### What you will do:
Your answer should consist of the lines below that hold the word "none".

Structured diff data
************
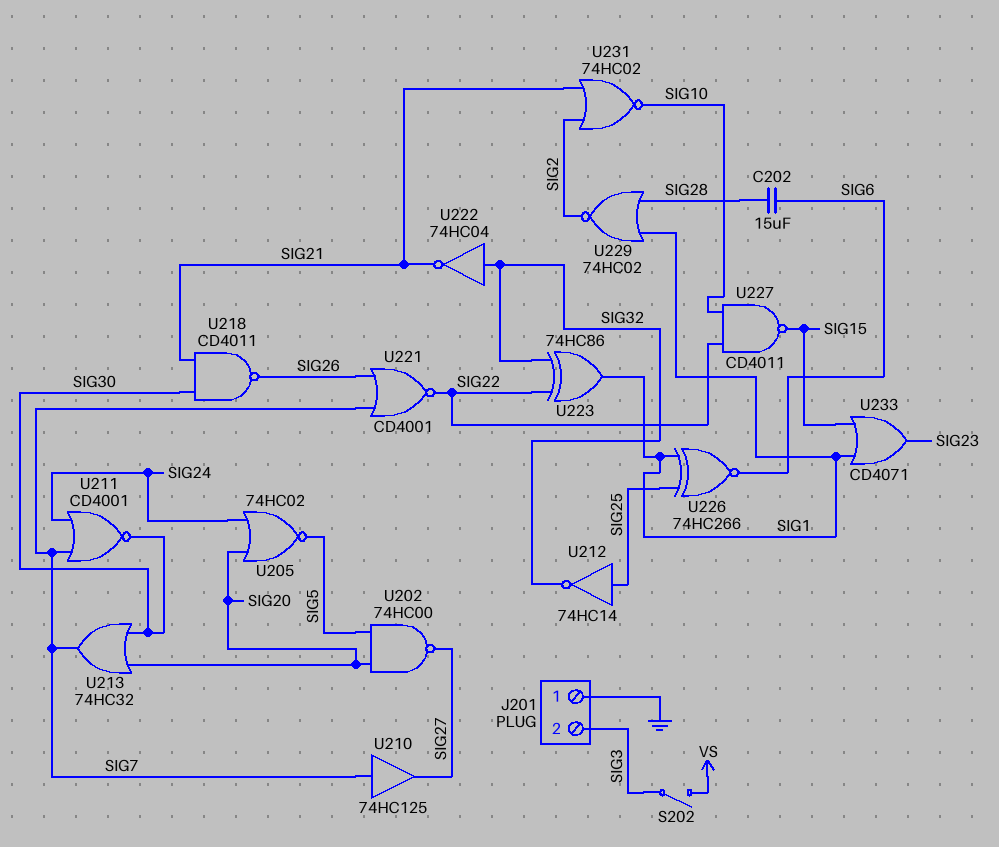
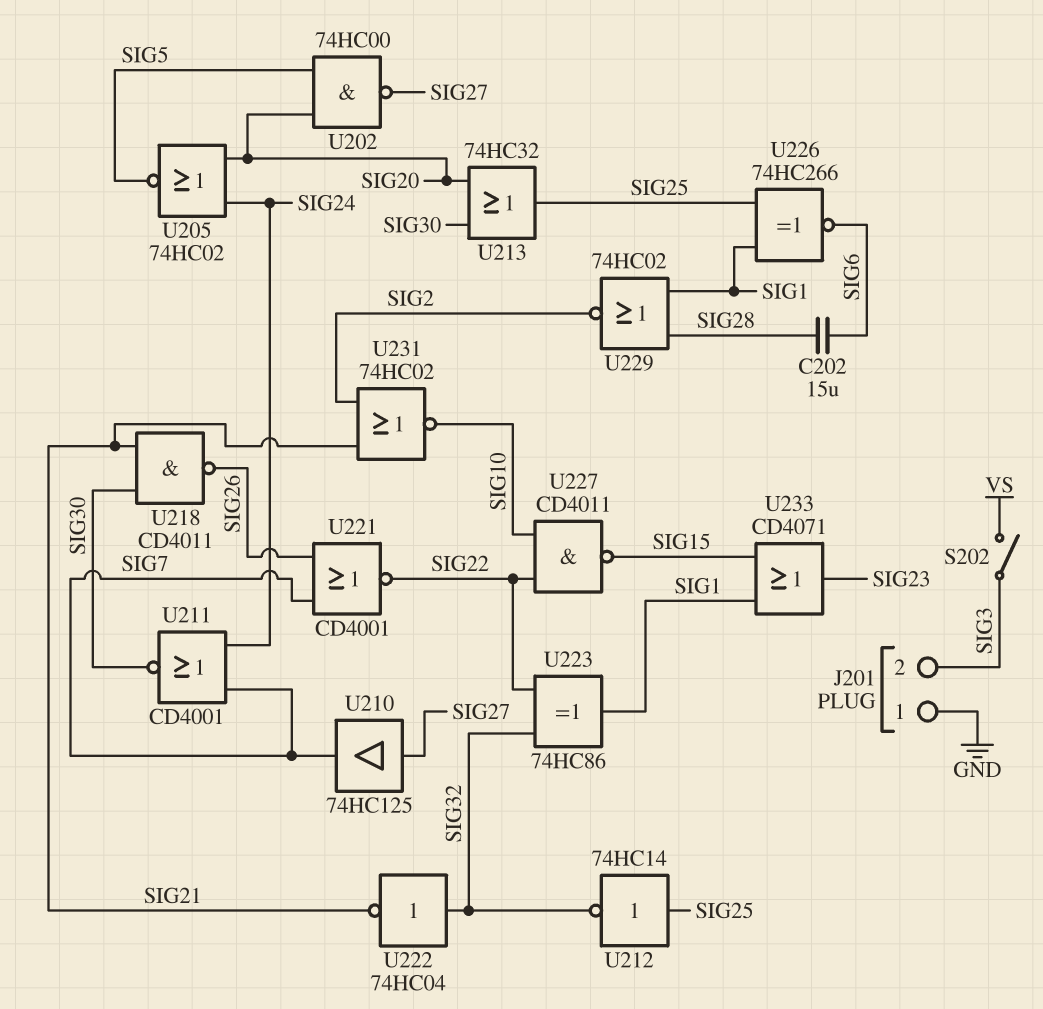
U210: buffer 74HC125 (in SIG7, out SIG27) -> buffer 74HC125 (in SIG27, out SIG7)
U213: OR 74HC32 (in SIG20, in SIG30, out SIG7) -> OR 74HC32 (in SIG20, in SIG30, out SIG25)

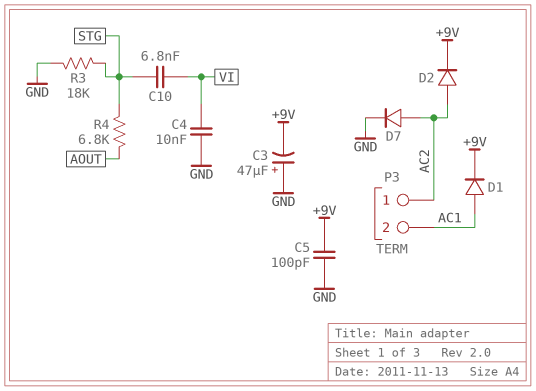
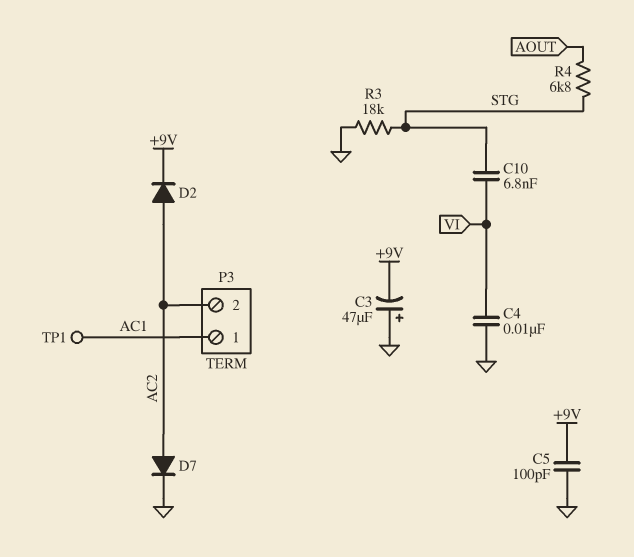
D1: diode (A AC1, K +9V) -> none
P3 pin 1: AC2 -> AC1
P3 pin 2: AC1 -> AC2
TP1: none -> test point (AC1)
************
### Response for this exercise:
D1: diode (A AC1, K +9V) -> none
TP1: none -> test point (AC1)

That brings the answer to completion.